**What the exercise asks**
In the lines below, count those containing the word "degrees" and give the number alone.

**Excerpts from a dataset**
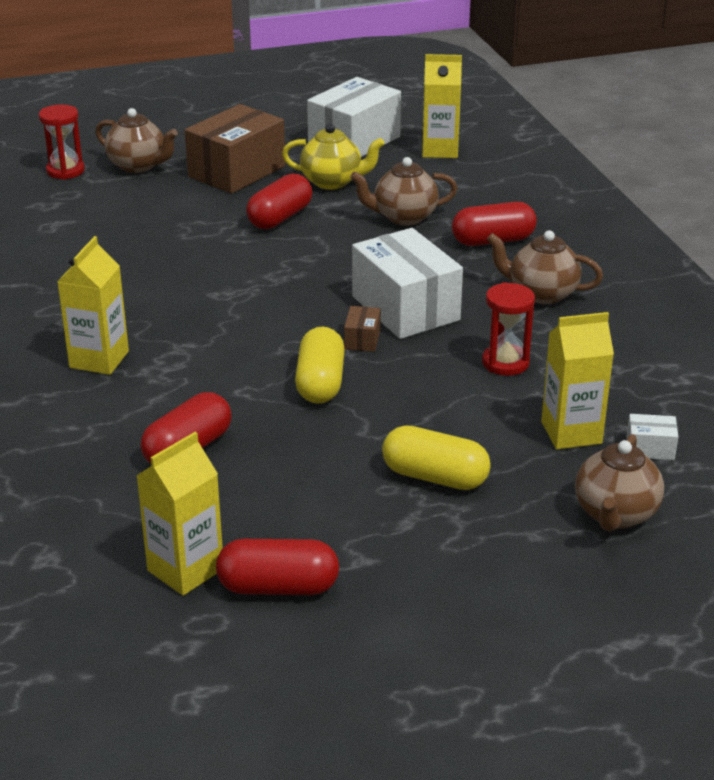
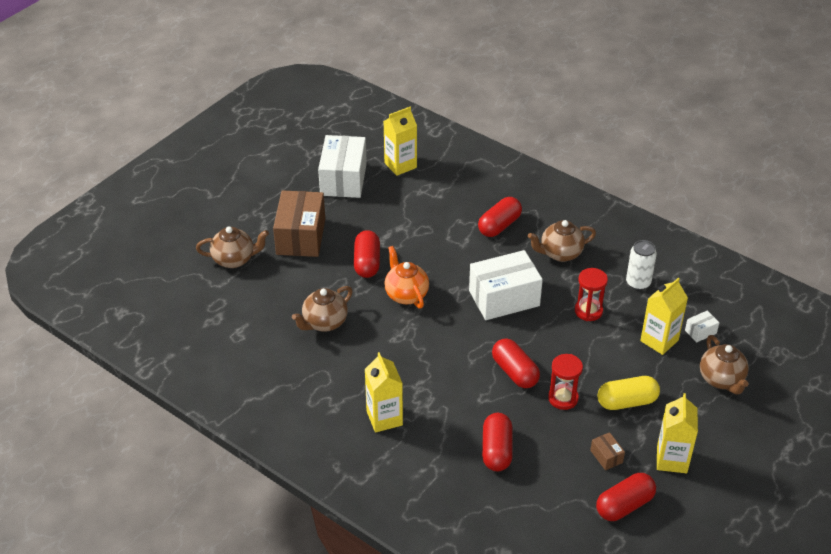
camera: 35 degrees left, 10 degrees up
(65, 171) = (193, 285): red hourglass -> red hourglass (563, 398)
(185, 569) = (574, 521): yellow carton -> yellow carton (671, 460)
(286, 260) = (406, 294): none -> orange teapot
(320, 383) = (514, 372): yellow capsule -> red capsule
(332, 182) = (366, 219): yellow teapot -> none
(362, 339) = (505, 331): brown box -> brown box (606, 456)
(403, 217) = (435, 229): brown teapot -> brown teapot (324, 323)
(405, 308) = (504, 298): white box -> white box turned 45 degrees counterclockwise
(618, 361) = (638, 283): none -> white can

**Output for this exercise**
2